Please update the listing below by replacing "Total Viewers" with "Total Audience" and leaving everything else unchanged. Omit the pictures from your answer.
--- Start DATA SHOWN ---
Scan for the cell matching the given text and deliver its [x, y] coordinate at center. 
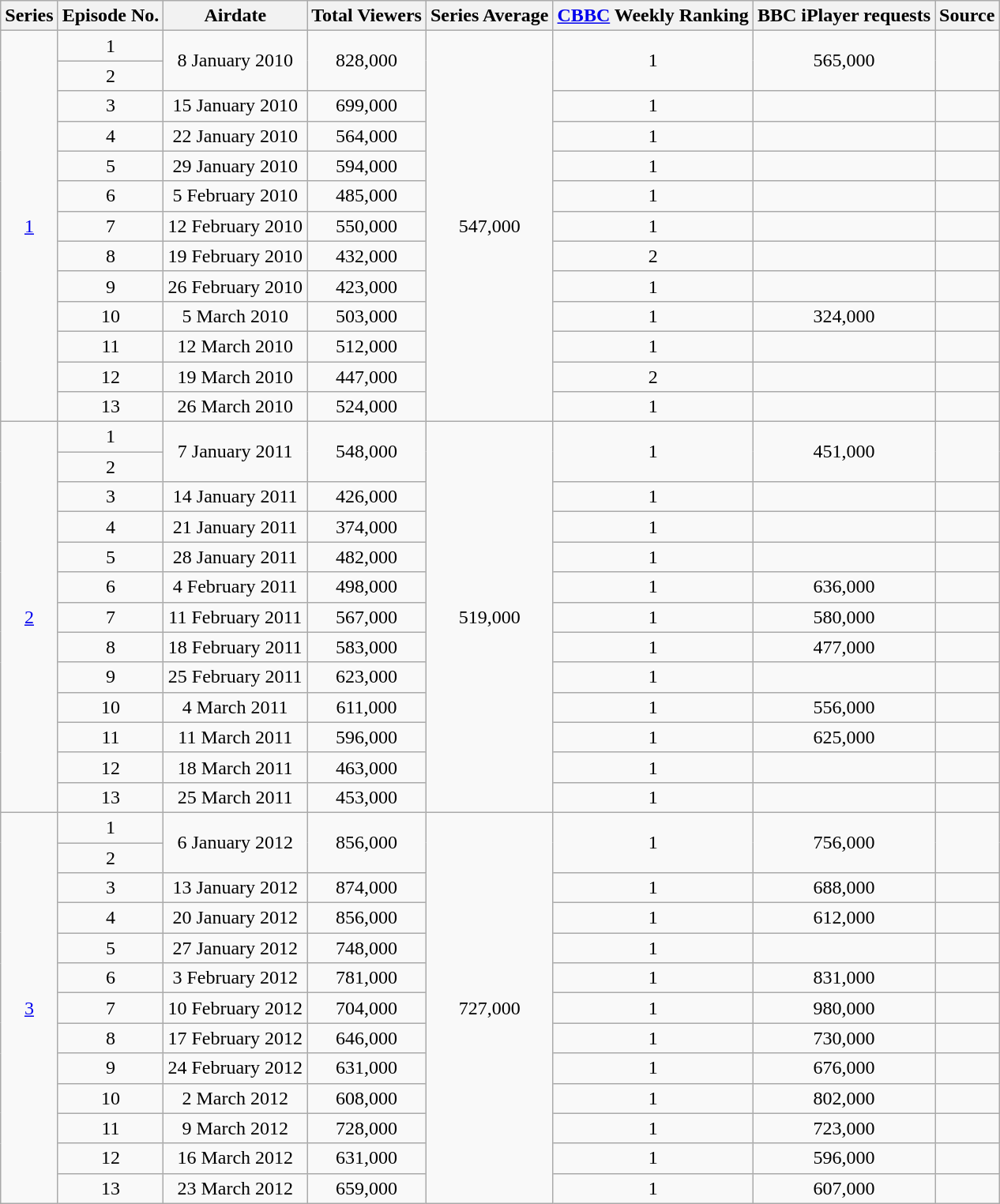
14 January 2011 [235, 497]
580,000 [844, 617]
564,000 [367, 136]
12 March 2010 [235, 346]
16 March 2012 [235, 1158]
659,000 [367, 1188]
Series Average [490, 16]
730,000 [844, 1038]
19 March 2010 [235, 377]
676,000 [844, 1068]
477,000 [844, 647]
453,000 [367, 797]
704,000 [367, 1008]
874,000 [367, 888]
19 February 2010 [235, 256]
10 February 2012 [235, 1008]
748,000 [367, 948]
636,000 [844, 587]
21 January 2011 [235, 527]
612,000 [844, 918]
9 March 2012 [235, 1128]
781,000 [367, 978]
594,000 [367, 166]
Episode No. [111, 16]
5 February 2010 [235, 196]
20 January 2012 [235, 918]
565,000 [844, 61]
BBC iPlayer requests [844, 16]
583,000 [367, 647]
27 January 2012 [235, 948]
7 January 2011 [235, 452]
831,000 [844, 978]
29 January 2010 [235, 166]
432,000 [367, 256]
28 January 2011 [235, 557]
556,000 [844, 707]
980,000 [844, 1008]
24 February 2012 [235, 1068]
512,000 [367, 346]
625,000 [844, 737]
2 March 2012 [235, 1098]
503,000 [367, 316]
547,000 [490, 226]
723,000 [844, 1128]
5 March 2010 [235, 316]
485,000 [367, 196]
550,000 [367, 226]
324,000 [844, 316]
756,000 [844, 842]
12 February 2010 [235, 226]
26 February 2010 [235, 286]
18 February 2011 [235, 647]
423,000 [367, 286]
26 March 2010 [235, 407]
Source [967, 16]
22 January 2010 [235, 136]
498,000 [367, 587]
567,000 [367, 617]
4 February 2011 [235, 587]
25 February 2011 [235, 677]
802,000 [844, 1098]
607,000 [844, 1188]
699,000 [367, 106]
426,000 [367, 497]
611,000 [367, 707]
Series [29, 16]
447,000 [367, 377]
727,000 [490, 1008]
23 March 2012 [235, 1188]
548,000 [367, 452]
623,000 [367, 677]
451,000 [844, 452]
4 March 2011 [235, 707]
524,000 [367, 407]
728,000 [367, 1128]
6 January 2012 [235, 842]
646,000 [367, 1038]
11 February 2011 [235, 617]
CBBC Weekly Ranking [652, 16]
13 January 2012 [235, 888]
688,000 [844, 888]
828,000 [367, 61]
25 March 2011 [235, 797]
Total Viewers [367, 16]
11 March 2011 [235, 737]
3 February 2012 [235, 978]
482,000 [367, 557]
463,000 [367, 767]
Airdate [235, 16]
18 March 2011 [235, 767]
608,000 [367, 1098]
374,000 [367, 527]
8 January 2010 [235, 61]
519,000 [490, 618]
15 January 2010 [235, 106]
17 February 2012 [235, 1038]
--- End DATA SHOWN ---
» RESPONSE TO THIS EXERCISE
Scan for the cell matching the given text and deliver its [x, y] coordinate at center. 
14 January 2011 [235, 497]
580,000 [844, 617]
564,000 [367, 136]
12 March 2010 [235, 346]
16 March 2012 [235, 1158]
659,000 [367, 1188]
Series Average [490, 16]
730,000 [844, 1038]
19 March 2010 [235, 377]
676,000 [844, 1068]
477,000 [844, 647]
453,000 [367, 797]
704,000 [367, 1008]
874,000 [367, 888]
19 February 2010 [235, 256]
10 February 2012 [235, 1008]
748,000 [367, 948]
636,000 [844, 587]
21 January 2011 [235, 527]
612,000 [844, 918]
9 March 2012 [235, 1128]
781,000 [367, 978]
594,000 [367, 166]
Episode No. [111, 16]
5 February 2010 [235, 196]
20 January 2012 [235, 918]
565,000 [844, 61]
BBC iPlayer requests [844, 16]
583,000 [367, 647]
27 January 2012 [235, 948]
7 January 2011 [235, 452]
831,000 [844, 978]
29 January 2010 [235, 166]
432,000 [367, 256]
28 January 2011 [235, 557]
556,000 [844, 707]
980,000 [844, 1008]
24 February 2012 [235, 1068]
512,000 [367, 346]
625,000 [844, 737]
2 March 2012 [235, 1098]
503,000 [367, 316]
547,000 [490, 226]
723,000 [844, 1128]
5 March 2010 [235, 316]
485,000 [367, 196]
550,000 [367, 226]
324,000 [844, 316]
756,000 [844, 842]
12 February 2010 [235, 226]
26 February 2010 [235, 286]
18 February 2011 [235, 647]
423,000 [367, 286]
26 March 2010 [235, 407]
Source [967, 16]
22 January 2010 [235, 136]
498,000 [367, 587]
567,000 [367, 617]
4 February 2011 [235, 587]
25 February 2011 [235, 677]
802,000 [844, 1098]
607,000 [844, 1188]
699,000 [367, 106]
426,000 [367, 497]
611,000 [367, 707]
Series [29, 16]
447,000 [367, 377]
727,000 [490, 1008]
23 March 2012 [235, 1188]
548,000 [367, 452]
623,000 [367, 677]
451,000 [844, 452]
4 March 2011 [235, 707]
524,000 [367, 407]
728,000 [367, 1128]
6 January 2012 [235, 842]
646,000 [367, 1038]
11 February 2011 [235, 617]
CBBC Weekly Ranking [652, 16]
13 January 2012 [235, 888]
688,000 [844, 888]
828,000 [367, 61]
25 March 2011 [235, 797]
Total Audience [367, 16]
11 March 2011 [235, 737]
3 February 2012 [235, 978]
482,000 [367, 557]
463,000 [367, 767]
Airdate [235, 16]
18 March 2011 [235, 767]
608,000 [367, 1098]
374,000 [367, 527]
8 January 2010 [235, 61]
519,000 [490, 618]
15 January 2010 [235, 106]
17 February 2012 [235, 1038]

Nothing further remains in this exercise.